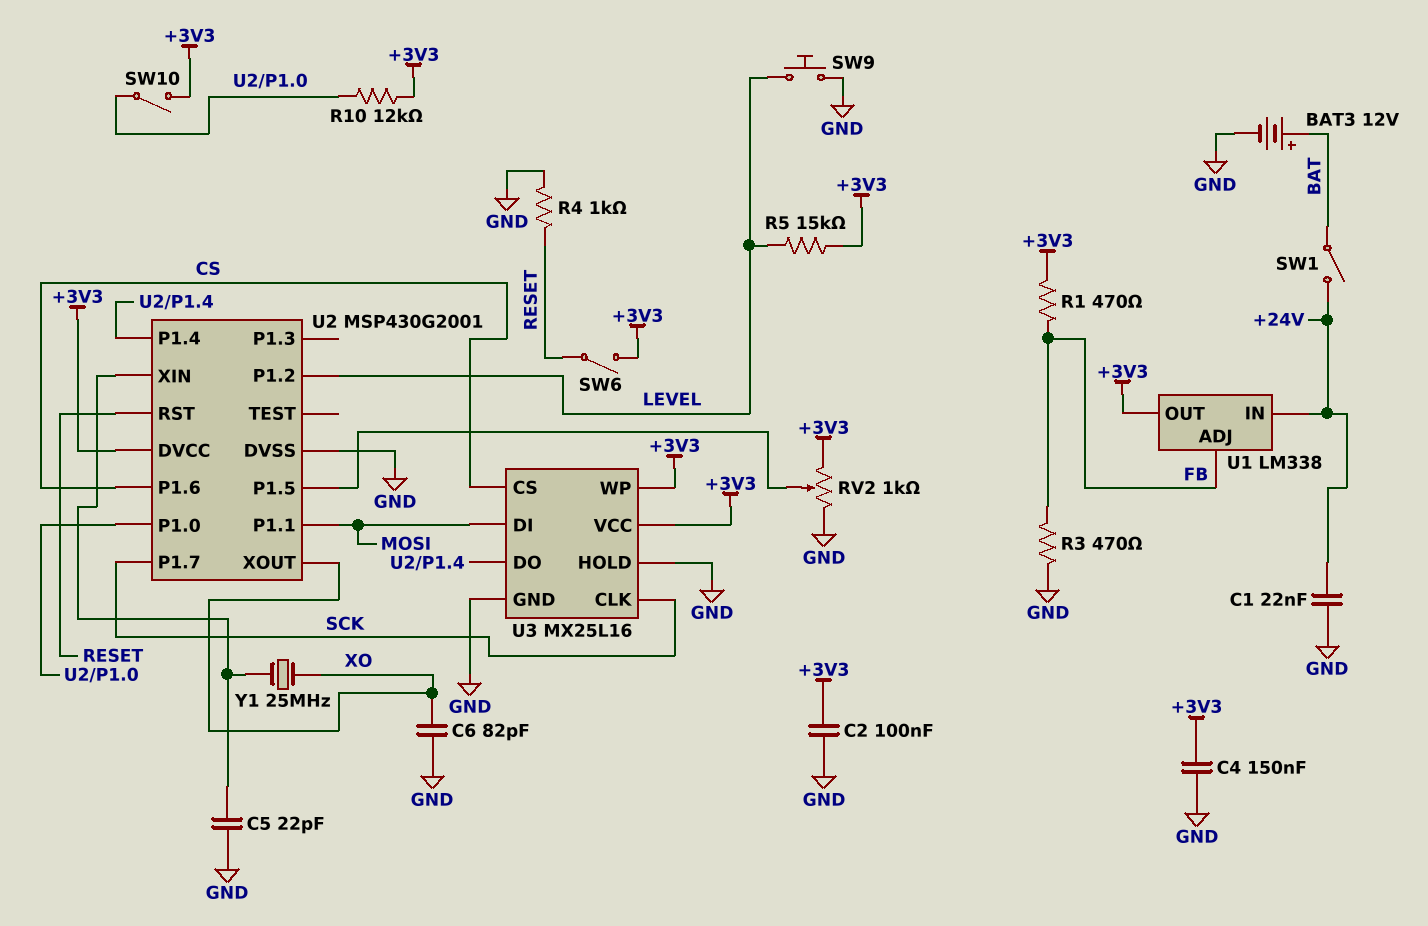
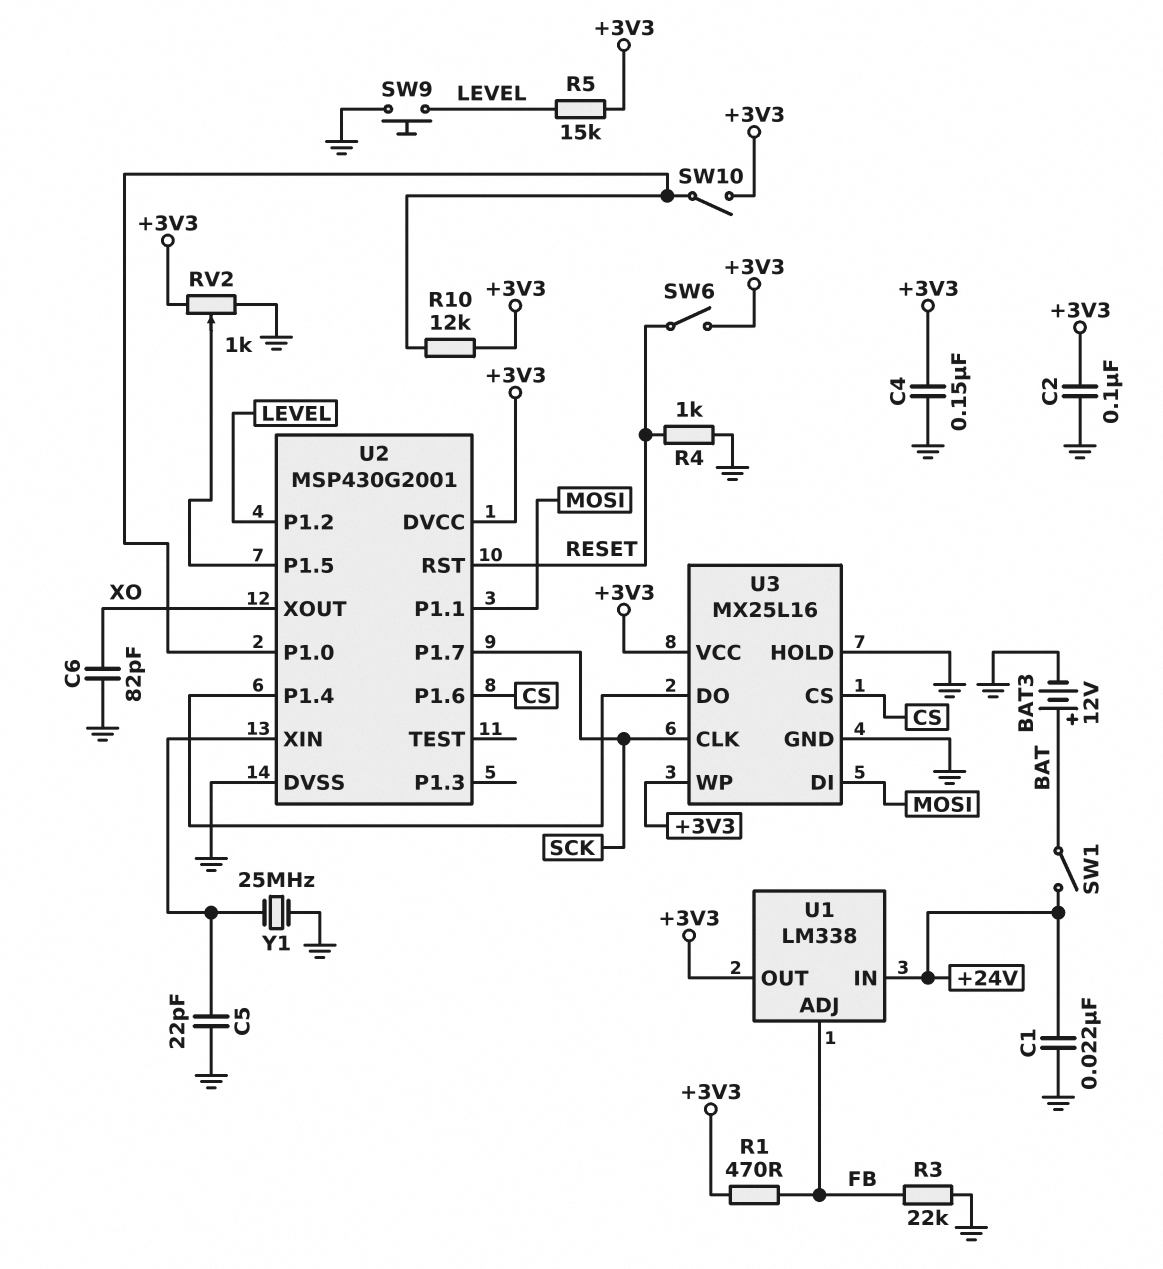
R3: 470 (FB, GND) -> 22k (FB, GND)
Y1: 25MHz (U2/XIN, XO) -> 25MHz (GND, U2/XIN)

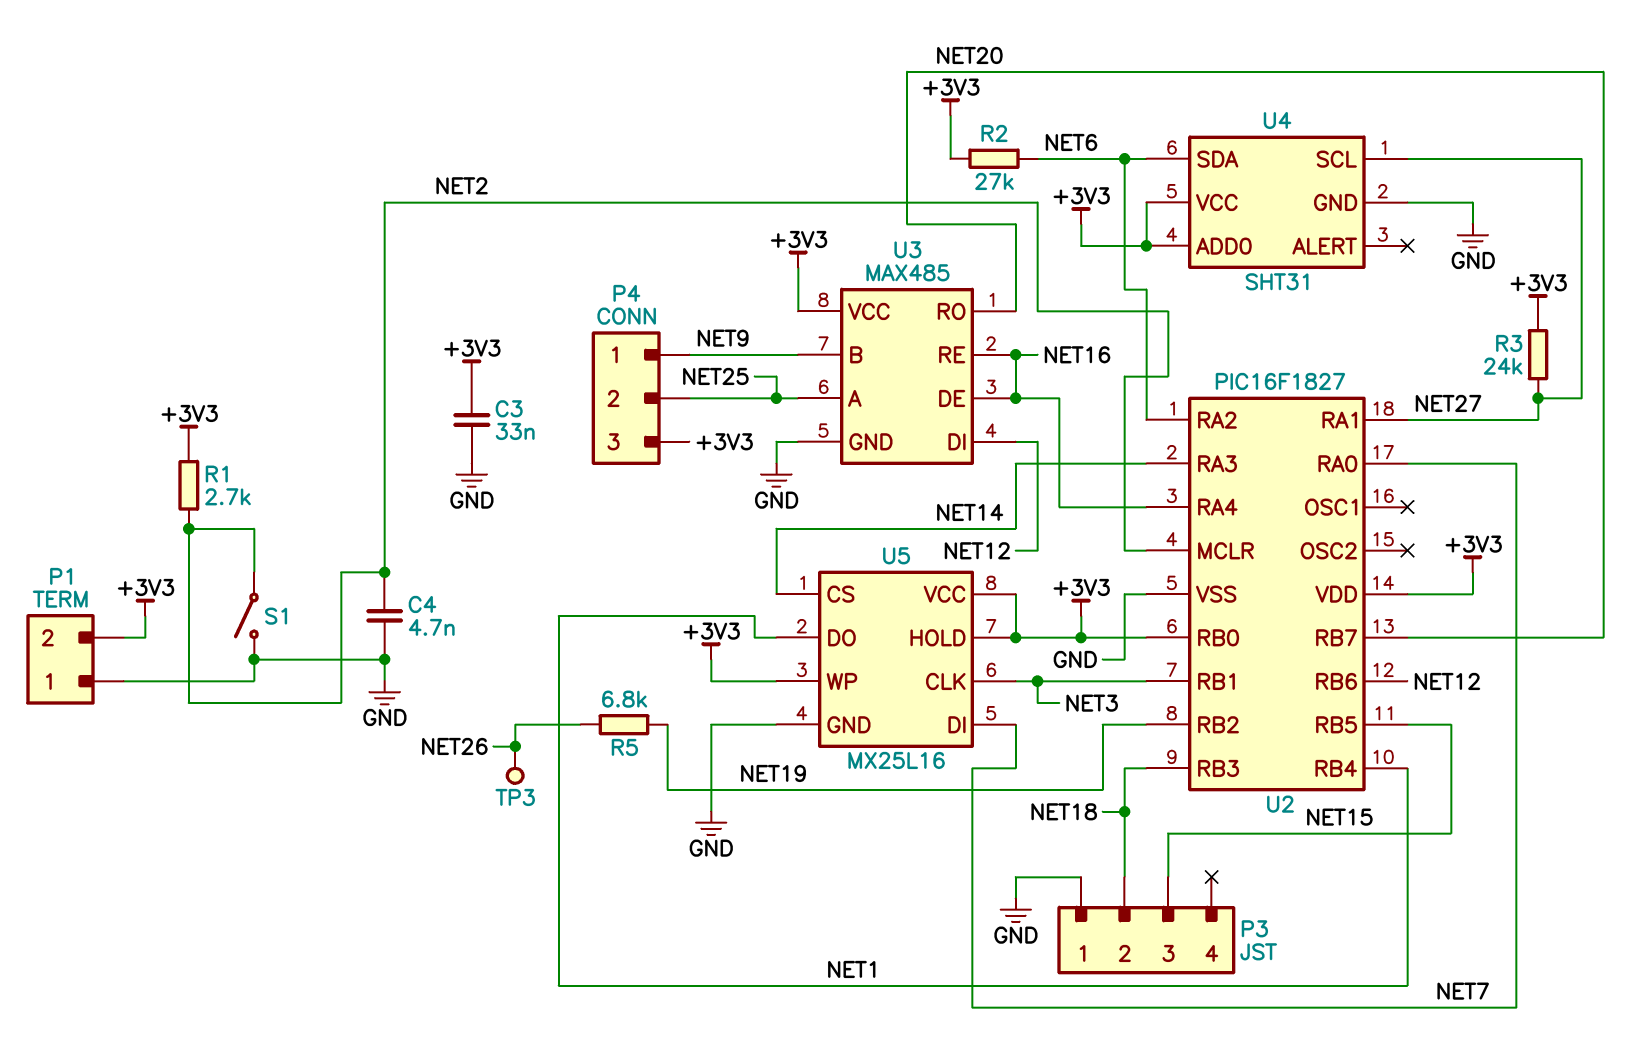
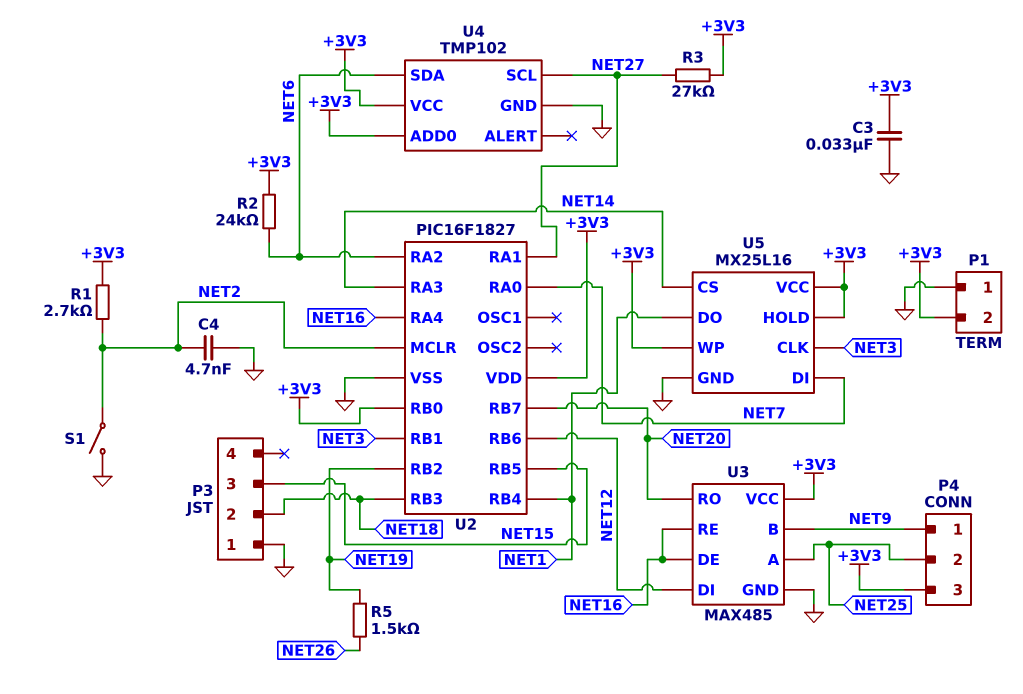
R2: 27k (+3V3, NET6) -> 24k (+3V3, NET6)
R3: 24k (+3V3, NET27) -> 27k (+3V3, NET27)
R5: 6.8k (NET19, NET26) -> 1.5k (NET19, NET26)
TP3: test point (NET26) -> none
U4: SHT31 -> TMP102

**Exercise requirements**
The lines from the one holding "Y1: 25MHz (U2/XIN, XO) -> 25MHz (GND, U2/XIN)" through the end of the entries are to be transcribed exactly, both ends included, with the pictures left out.

**Solution to this task**
Y1: 25MHz (U2/XIN, XO) -> 25MHz (GND, U2/XIN)

R2: 27k (+3V3, NET6) -> 24k (+3V3, NET6)
R3: 24k (+3V3, NET27) -> 27k (+3V3, NET27)
R5: 6.8k (NET19, NET26) -> 1.5k (NET19, NET26)
TP3: test point (NET26) -> none
U4: SHT31 -> TMP102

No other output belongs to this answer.